WORK INSTRUCTIONS: Check each line of the records below and collect those that include the word "STEPPER".

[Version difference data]
§
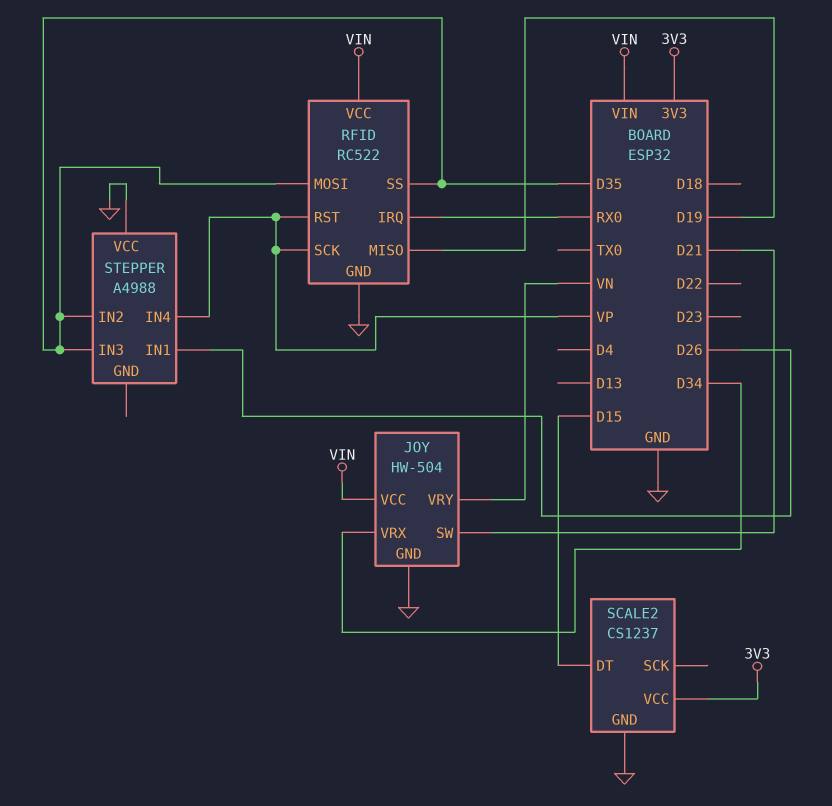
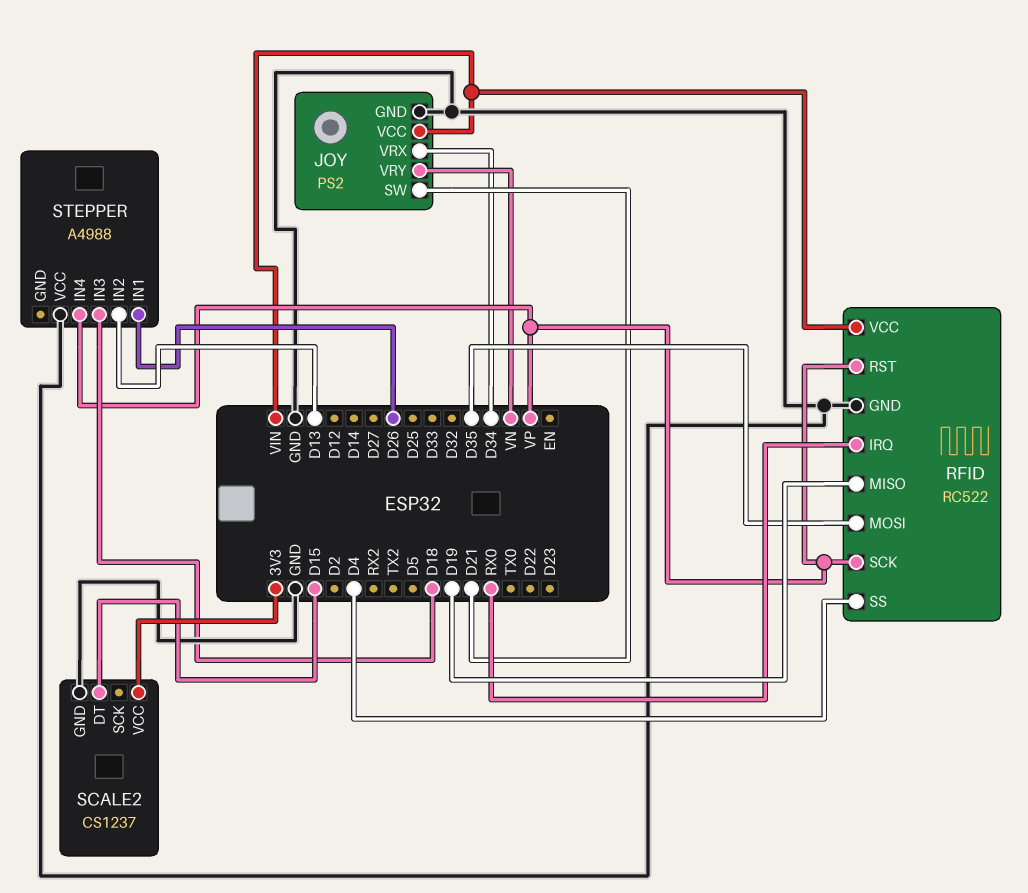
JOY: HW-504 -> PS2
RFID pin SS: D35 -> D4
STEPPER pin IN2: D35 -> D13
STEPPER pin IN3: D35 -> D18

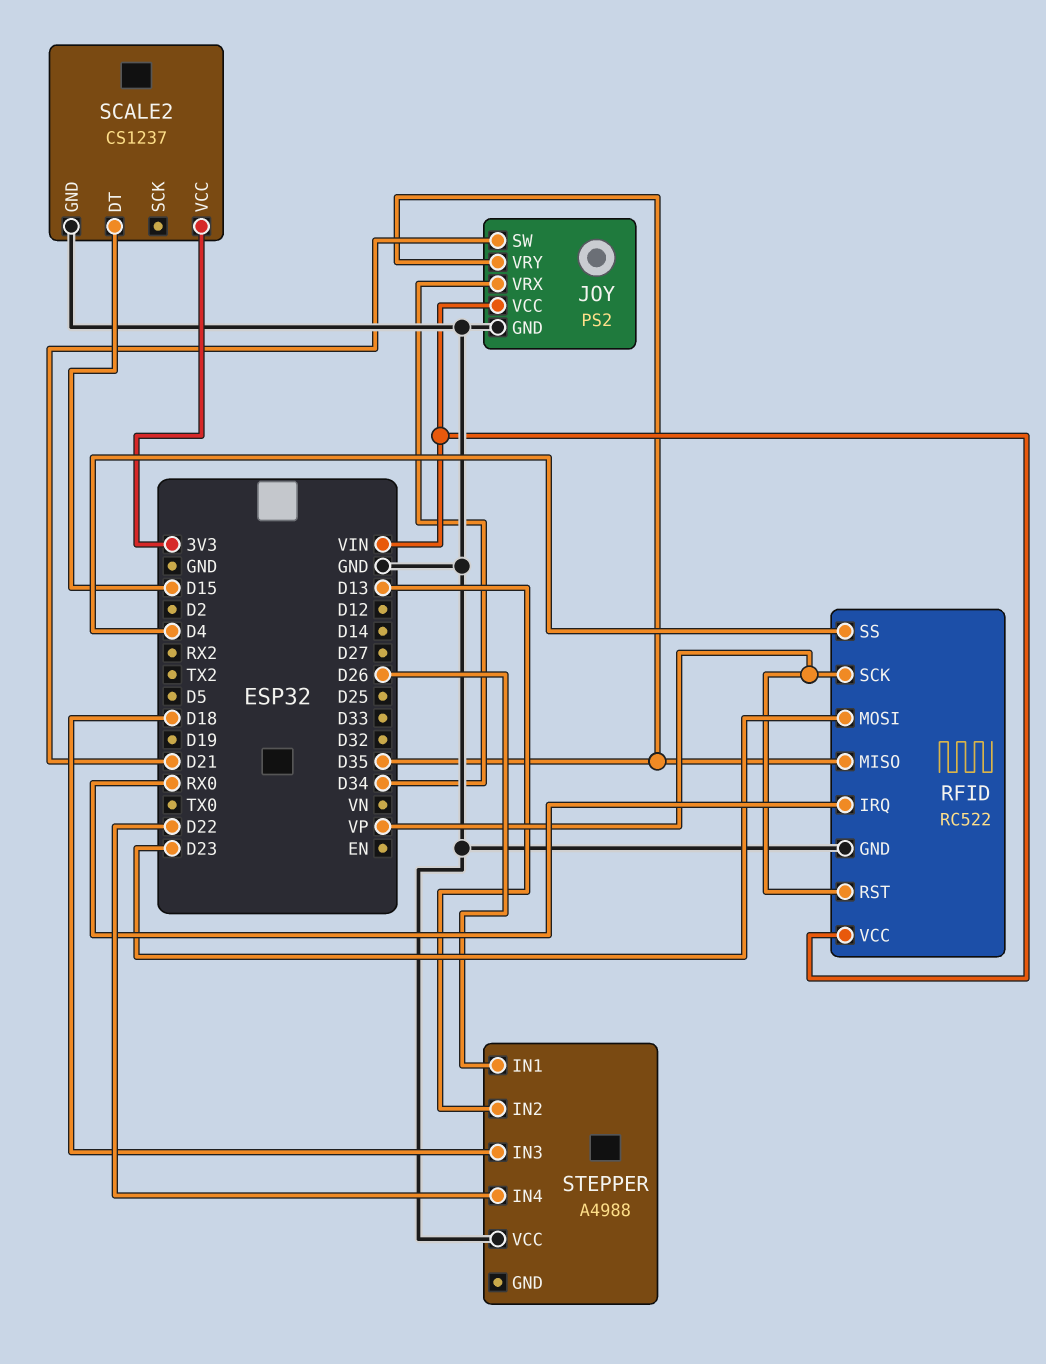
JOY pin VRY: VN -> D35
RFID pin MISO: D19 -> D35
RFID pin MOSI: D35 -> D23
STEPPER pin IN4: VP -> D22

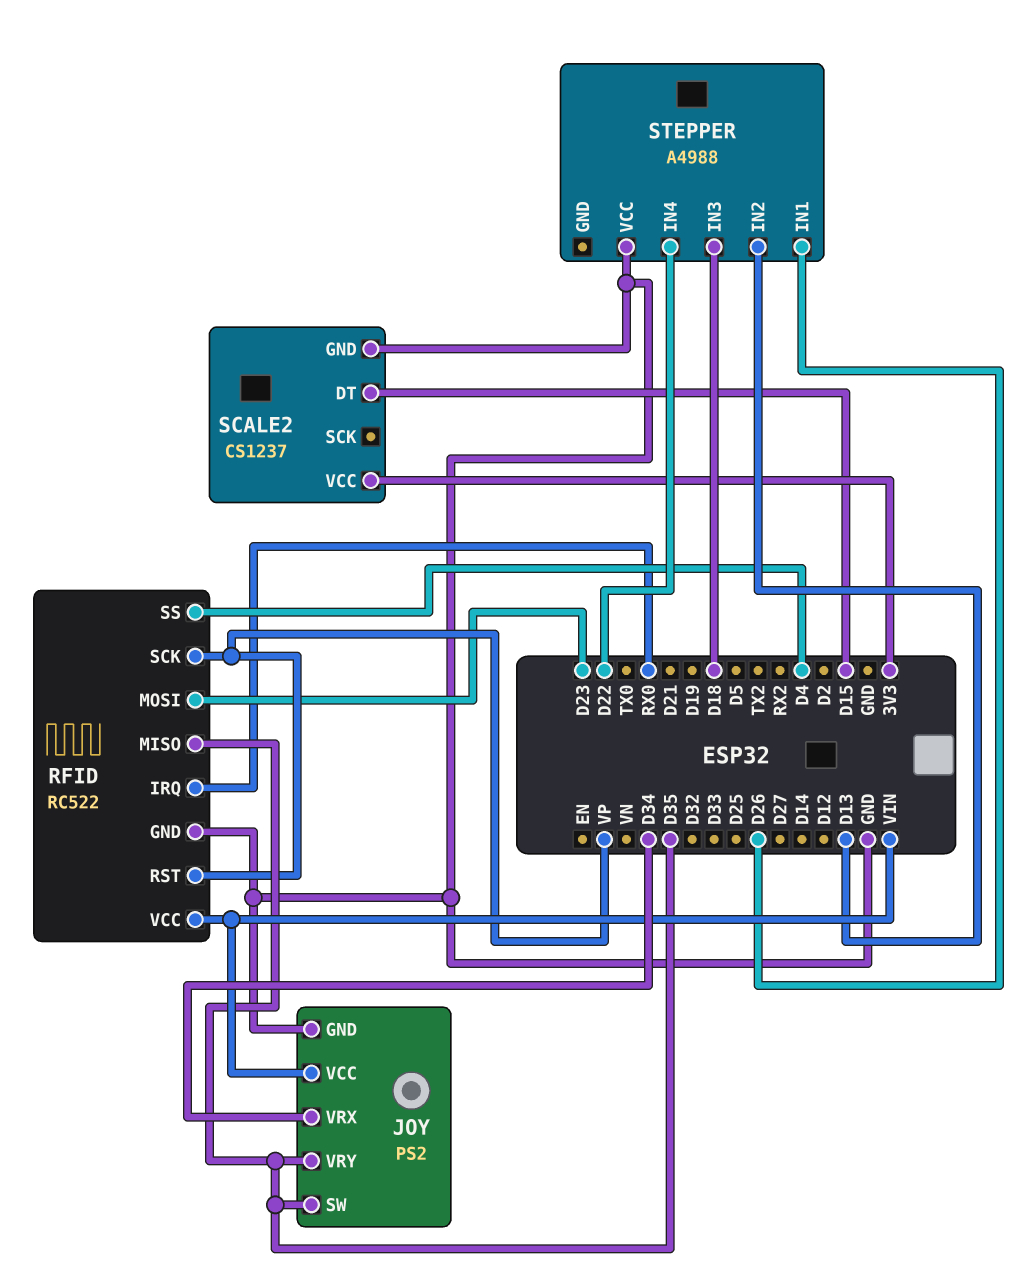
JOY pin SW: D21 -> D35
§
ANSWER TO THIS PROBLEM:
STEPPER pin IN2: D35 -> D13
STEPPER pin IN3: D35 -> D18
STEPPER pin IN4: VP -> D22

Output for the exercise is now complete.